Segment Start: EXTRACTED MATERIAL

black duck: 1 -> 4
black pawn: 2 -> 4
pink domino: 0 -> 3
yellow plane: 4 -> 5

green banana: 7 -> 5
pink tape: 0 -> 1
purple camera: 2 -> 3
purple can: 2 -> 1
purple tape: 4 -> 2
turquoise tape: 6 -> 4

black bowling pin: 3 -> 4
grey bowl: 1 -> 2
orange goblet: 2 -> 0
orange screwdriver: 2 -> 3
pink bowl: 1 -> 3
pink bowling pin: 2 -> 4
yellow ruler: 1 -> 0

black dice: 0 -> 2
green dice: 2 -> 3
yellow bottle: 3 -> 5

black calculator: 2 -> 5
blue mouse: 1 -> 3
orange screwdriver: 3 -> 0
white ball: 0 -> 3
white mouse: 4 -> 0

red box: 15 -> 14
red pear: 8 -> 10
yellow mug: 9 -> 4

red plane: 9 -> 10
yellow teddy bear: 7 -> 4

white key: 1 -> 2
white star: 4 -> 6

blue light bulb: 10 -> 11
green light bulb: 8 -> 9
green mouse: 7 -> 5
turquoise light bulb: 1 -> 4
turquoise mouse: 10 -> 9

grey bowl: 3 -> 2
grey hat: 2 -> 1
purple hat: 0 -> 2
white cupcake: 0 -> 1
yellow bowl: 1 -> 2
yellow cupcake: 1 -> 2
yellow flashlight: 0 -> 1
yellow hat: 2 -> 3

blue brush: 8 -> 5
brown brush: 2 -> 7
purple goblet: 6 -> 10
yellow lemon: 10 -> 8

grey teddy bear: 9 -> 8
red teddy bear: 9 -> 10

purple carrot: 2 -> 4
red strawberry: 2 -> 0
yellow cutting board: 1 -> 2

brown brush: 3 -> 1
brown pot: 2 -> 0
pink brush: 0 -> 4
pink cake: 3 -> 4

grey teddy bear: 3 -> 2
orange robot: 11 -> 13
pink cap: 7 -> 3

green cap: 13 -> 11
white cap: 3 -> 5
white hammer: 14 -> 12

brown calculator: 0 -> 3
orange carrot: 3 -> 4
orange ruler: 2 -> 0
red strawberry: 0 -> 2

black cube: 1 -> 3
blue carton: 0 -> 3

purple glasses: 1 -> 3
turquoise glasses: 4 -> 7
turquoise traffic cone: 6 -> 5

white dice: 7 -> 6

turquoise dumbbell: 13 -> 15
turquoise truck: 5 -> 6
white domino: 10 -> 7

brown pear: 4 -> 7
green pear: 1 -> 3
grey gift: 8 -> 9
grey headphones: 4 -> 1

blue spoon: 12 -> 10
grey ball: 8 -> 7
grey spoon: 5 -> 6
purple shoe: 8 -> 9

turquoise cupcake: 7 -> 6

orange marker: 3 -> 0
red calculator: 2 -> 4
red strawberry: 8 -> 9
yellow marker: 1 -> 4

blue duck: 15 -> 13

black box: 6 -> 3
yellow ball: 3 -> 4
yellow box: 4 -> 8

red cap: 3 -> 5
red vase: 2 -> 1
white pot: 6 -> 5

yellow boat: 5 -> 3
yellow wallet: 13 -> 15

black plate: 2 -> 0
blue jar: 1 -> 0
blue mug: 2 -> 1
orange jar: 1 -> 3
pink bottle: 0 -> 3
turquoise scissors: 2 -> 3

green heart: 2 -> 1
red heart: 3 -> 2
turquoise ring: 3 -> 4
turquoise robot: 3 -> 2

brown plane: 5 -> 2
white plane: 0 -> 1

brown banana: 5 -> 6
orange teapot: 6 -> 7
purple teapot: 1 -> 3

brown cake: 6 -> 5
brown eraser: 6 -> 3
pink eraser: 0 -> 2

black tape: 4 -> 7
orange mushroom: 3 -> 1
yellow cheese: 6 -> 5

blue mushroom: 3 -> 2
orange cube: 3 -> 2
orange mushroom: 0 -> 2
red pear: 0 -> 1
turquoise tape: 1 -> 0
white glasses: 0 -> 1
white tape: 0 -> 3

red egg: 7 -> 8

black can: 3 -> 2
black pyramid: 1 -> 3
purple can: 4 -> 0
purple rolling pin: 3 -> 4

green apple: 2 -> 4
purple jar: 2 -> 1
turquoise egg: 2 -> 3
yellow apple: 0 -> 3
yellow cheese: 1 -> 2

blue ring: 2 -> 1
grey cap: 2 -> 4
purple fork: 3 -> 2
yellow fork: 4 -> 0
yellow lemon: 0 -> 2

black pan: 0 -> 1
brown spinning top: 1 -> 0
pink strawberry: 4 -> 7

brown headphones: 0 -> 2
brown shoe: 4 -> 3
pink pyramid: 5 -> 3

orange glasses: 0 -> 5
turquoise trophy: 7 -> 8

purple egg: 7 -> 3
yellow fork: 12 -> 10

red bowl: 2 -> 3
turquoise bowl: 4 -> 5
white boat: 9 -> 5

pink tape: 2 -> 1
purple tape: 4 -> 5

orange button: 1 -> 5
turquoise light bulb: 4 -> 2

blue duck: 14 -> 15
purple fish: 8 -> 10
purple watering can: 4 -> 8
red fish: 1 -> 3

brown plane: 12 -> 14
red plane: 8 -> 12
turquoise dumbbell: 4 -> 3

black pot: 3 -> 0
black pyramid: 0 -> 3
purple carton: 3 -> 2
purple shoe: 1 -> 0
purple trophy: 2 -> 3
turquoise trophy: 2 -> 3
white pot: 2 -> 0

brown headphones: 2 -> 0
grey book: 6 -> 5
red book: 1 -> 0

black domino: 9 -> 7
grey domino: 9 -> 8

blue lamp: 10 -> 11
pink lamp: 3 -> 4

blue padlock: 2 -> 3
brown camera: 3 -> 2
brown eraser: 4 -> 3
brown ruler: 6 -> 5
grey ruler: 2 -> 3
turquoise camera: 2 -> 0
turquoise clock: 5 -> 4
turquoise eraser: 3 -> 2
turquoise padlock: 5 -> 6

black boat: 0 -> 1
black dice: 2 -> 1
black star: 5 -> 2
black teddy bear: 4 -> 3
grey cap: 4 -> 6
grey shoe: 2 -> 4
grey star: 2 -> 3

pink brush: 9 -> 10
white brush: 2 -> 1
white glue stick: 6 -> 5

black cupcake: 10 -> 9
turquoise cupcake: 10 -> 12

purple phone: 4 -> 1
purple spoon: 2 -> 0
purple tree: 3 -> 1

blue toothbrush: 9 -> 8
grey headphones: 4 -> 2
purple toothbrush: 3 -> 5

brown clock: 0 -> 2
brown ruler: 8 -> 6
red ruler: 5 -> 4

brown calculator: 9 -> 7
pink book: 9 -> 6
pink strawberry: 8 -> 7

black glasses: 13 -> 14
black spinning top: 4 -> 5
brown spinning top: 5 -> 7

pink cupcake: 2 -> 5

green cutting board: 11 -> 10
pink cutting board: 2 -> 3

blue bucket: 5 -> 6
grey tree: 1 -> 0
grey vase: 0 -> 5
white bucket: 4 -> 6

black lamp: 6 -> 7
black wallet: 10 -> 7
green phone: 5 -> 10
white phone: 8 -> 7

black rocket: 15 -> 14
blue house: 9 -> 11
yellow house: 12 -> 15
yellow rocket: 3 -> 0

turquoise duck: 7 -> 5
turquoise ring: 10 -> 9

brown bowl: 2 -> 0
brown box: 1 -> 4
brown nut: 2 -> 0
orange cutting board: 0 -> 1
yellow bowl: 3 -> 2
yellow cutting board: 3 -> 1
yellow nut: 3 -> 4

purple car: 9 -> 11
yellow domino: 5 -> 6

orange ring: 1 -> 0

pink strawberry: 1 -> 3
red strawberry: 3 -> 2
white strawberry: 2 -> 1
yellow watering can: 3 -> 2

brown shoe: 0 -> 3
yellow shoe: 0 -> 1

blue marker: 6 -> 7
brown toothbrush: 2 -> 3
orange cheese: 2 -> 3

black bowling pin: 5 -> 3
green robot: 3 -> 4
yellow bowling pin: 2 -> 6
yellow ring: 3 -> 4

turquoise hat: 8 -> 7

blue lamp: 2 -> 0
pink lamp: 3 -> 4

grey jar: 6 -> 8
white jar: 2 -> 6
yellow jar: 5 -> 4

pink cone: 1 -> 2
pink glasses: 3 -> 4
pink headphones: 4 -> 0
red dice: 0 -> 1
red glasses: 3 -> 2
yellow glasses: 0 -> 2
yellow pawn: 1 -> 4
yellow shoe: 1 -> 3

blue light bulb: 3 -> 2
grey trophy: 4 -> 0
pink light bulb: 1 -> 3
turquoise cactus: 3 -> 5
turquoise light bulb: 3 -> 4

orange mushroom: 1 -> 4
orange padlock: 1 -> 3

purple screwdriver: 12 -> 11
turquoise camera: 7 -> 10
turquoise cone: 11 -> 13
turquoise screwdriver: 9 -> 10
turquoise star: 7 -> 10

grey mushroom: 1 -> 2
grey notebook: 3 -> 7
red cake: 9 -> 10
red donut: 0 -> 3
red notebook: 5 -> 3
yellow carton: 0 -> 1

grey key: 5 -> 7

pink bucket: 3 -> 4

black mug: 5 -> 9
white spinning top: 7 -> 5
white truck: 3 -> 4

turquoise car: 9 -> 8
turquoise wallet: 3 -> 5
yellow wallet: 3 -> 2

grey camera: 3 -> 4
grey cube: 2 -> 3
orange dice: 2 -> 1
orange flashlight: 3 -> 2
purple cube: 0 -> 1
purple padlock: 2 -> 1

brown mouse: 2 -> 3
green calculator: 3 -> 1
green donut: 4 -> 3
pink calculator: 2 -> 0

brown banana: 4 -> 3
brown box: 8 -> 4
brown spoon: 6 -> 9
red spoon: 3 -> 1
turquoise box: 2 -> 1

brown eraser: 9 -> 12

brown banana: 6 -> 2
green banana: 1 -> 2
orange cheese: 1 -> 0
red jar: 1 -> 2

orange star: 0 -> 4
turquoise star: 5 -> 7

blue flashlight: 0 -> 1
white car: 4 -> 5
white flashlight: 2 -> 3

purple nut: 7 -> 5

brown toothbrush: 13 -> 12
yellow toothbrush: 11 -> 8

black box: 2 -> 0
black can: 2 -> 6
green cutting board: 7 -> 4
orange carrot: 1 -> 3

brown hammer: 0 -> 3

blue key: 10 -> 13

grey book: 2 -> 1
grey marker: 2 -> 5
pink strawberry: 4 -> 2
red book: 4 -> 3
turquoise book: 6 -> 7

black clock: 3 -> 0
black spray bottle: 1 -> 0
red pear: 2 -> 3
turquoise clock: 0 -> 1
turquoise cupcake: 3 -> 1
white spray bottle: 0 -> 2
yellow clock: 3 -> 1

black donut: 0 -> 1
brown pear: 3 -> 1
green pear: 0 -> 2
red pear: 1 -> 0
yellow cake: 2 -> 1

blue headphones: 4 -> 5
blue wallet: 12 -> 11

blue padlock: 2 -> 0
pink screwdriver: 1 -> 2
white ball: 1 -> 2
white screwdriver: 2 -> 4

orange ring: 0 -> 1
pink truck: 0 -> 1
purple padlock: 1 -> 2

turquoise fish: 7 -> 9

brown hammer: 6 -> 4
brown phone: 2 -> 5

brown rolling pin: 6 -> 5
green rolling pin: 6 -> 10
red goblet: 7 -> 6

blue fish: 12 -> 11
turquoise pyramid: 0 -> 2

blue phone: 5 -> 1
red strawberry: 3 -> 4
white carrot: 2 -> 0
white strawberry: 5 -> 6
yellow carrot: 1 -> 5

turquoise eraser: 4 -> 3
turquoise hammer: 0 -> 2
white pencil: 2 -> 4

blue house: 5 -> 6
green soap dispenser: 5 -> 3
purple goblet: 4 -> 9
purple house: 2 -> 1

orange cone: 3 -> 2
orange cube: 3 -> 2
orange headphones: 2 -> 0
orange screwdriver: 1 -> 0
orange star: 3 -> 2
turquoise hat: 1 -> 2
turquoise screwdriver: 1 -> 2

Segment End: EXTRACTED MATERIAL

- ASSIGNMENT
Once the line with "orange robot: 11 -> 13" is found in the records above, print exactly that line and every line after it through the line with "grey ball: 8 -> 7".

- ANSWER TO THIS TASK
orange robot: 11 -> 13
pink cap: 7 -> 3

green cap: 13 -> 11
white cap: 3 -> 5
white hammer: 14 -> 12

brown calculator: 0 -> 3
orange carrot: 3 -> 4
orange ruler: 2 -> 0
red strawberry: 0 -> 2

black cube: 1 -> 3
blue carton: 0 -> 3

purple glasses: 1 -> 3
turquoise glasses: 4 -> 7
turquoise traffic cone: 6 -> 5

white dice: 7 -> 6

turquoise dumbbell: 13 -> 15
turquoise truck: 5 -> 6
white domino: 10 -> 7

brown pear: 4 -> 7
green pear: 1 -> 3
grey gift: 8 -> 9
grey headphones: 4 -> 1

blue spoon: 12 -> 10
grey ball: 8 -> 7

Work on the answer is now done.